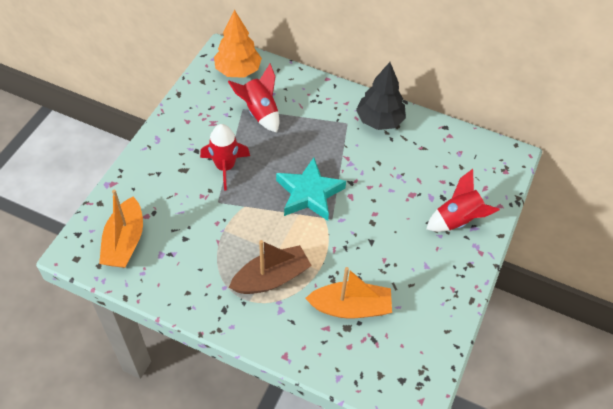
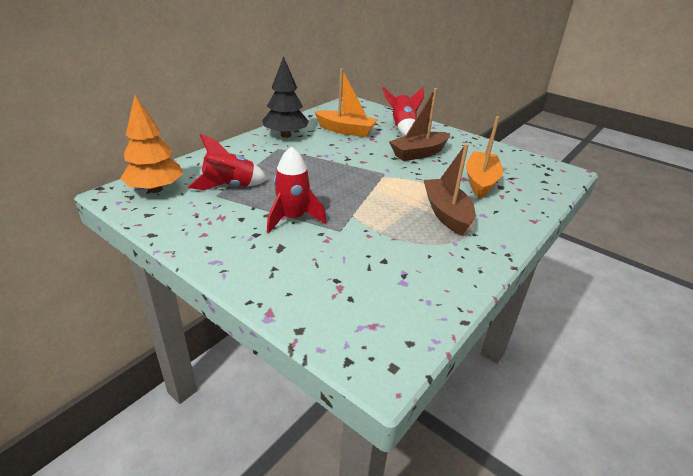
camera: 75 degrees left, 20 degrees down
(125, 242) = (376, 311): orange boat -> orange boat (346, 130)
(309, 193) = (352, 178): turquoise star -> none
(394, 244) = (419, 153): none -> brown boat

━━━

→ What the task asks
Check each line of the listing above for the string "boat". Report only how many have it.

→ Response to the exercise
2